# [WORK INSTRUCTION]
All lines from the one containing "yellow pentagon: (658, 1133)" through the end of the material are to be given back exactly, without pictures.
══════
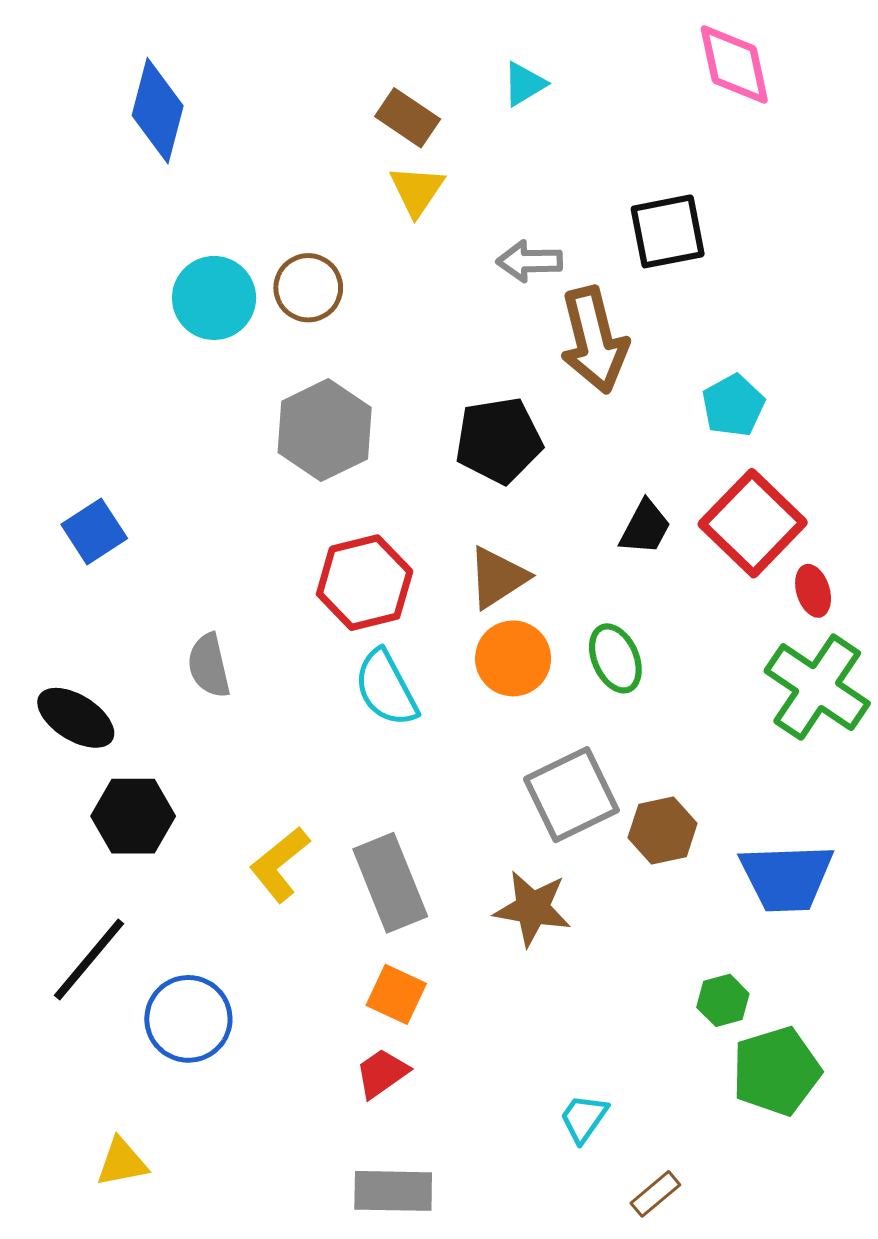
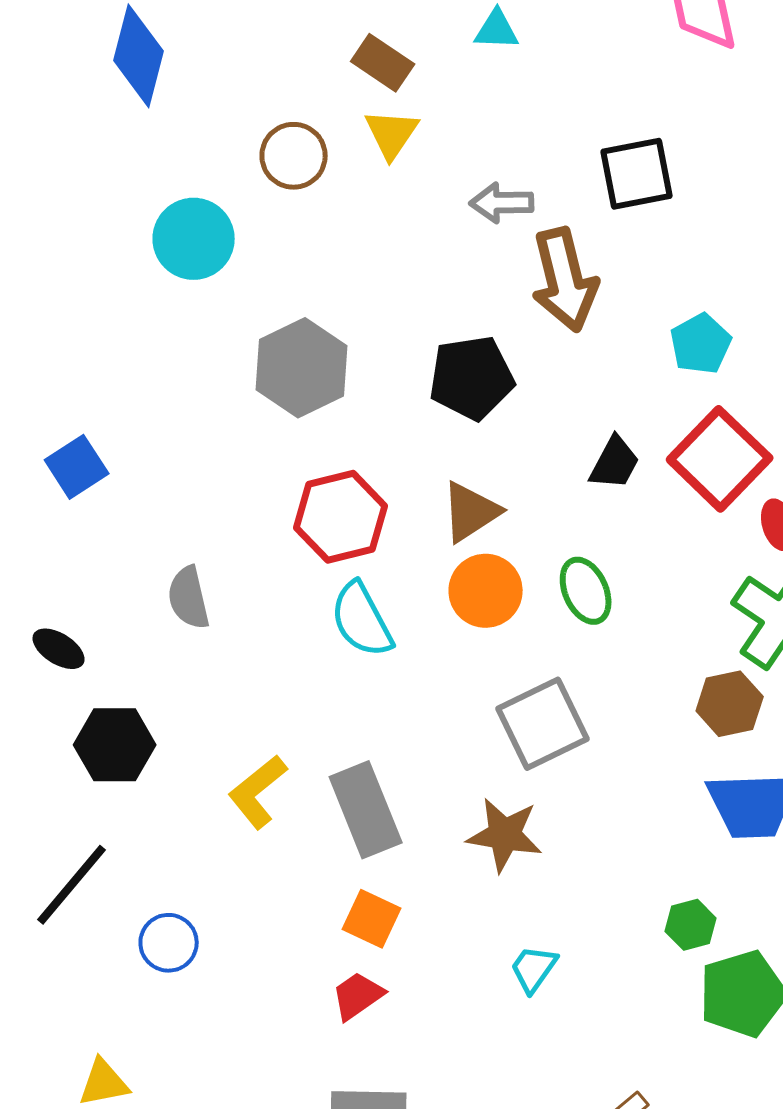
cyan triangle: (524, 84) -> (497, 30), turned 33
brown circle: (308, 288) -> (294, 156), moved
black ellipse: (76, 718) -> (59, 649), size x0.7
brown hexagon: (663, 830) -> (730, 704), moved
blue circle: (188, 1019) -> (169, 943), size x0.7
cyan trapezoid: (584, 1118) -> (534, 969), moved

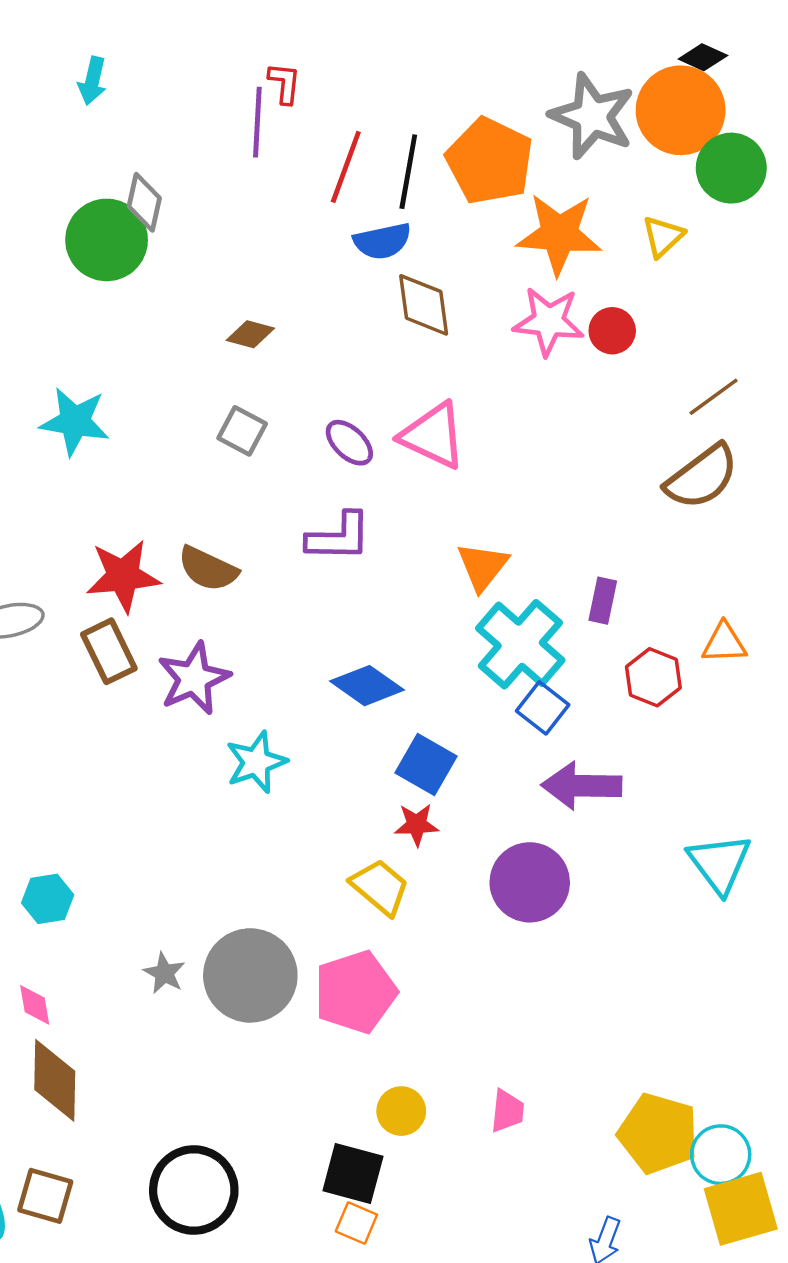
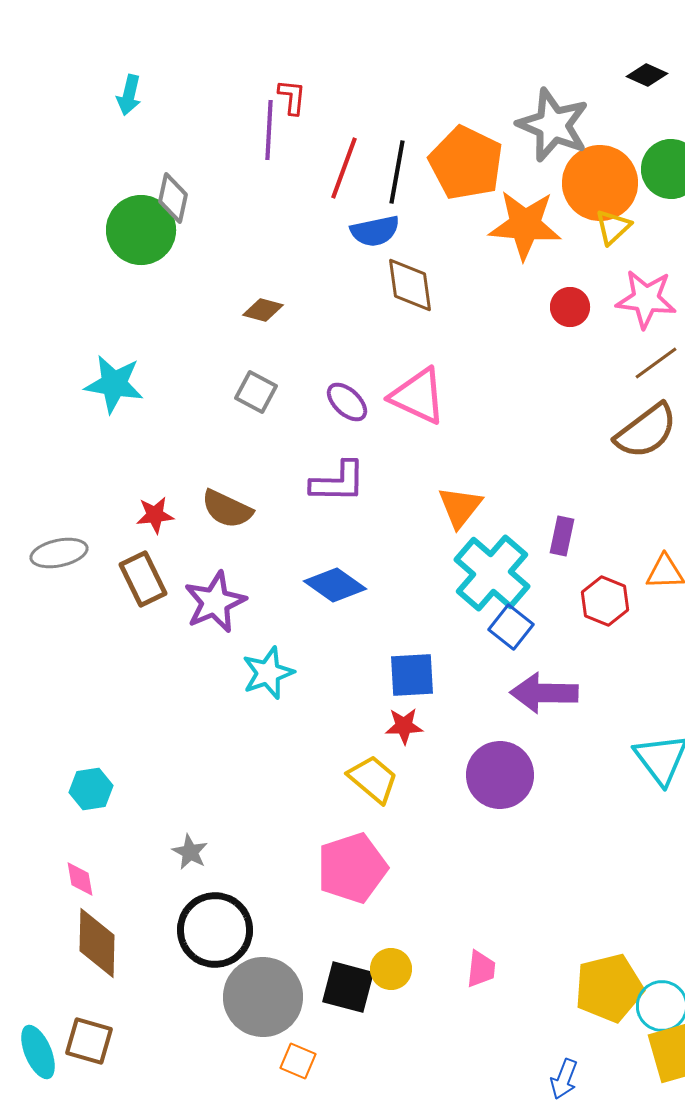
orange circle: (681, 110) -> (600, 183), moved
pink star: (549, 321) -> (646, 299), moved
red star: (123, 576) -> (155, 515), size x0.6
blue diamond: (367, 686) -> (335, 585), moved
blue square: (426, 764) -> (412, 675), turned -33
gray circle: (250, 975) -> (263, 997), moved
yellow pentagon: (658, 1133) -> (609, 988), turned -30
black square: (353, 1173) -> (348, 987), moved
black circle: (194, 1190) -> (215, 930), moved
orange square: (356, 1223) -> (298, 1061), moved

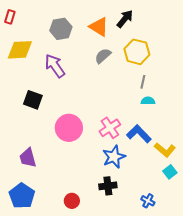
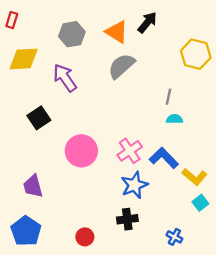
══════
# [TASK RESPONSE]
yellow pentagon: (658, 1133) -> (609, 988), turned -30
black square: (353, 1173) -> (348, 987), moved
black circle: (194, 1190) -> (215, 930), moved
orange square: (356, 1223) -> (298, 1061), moved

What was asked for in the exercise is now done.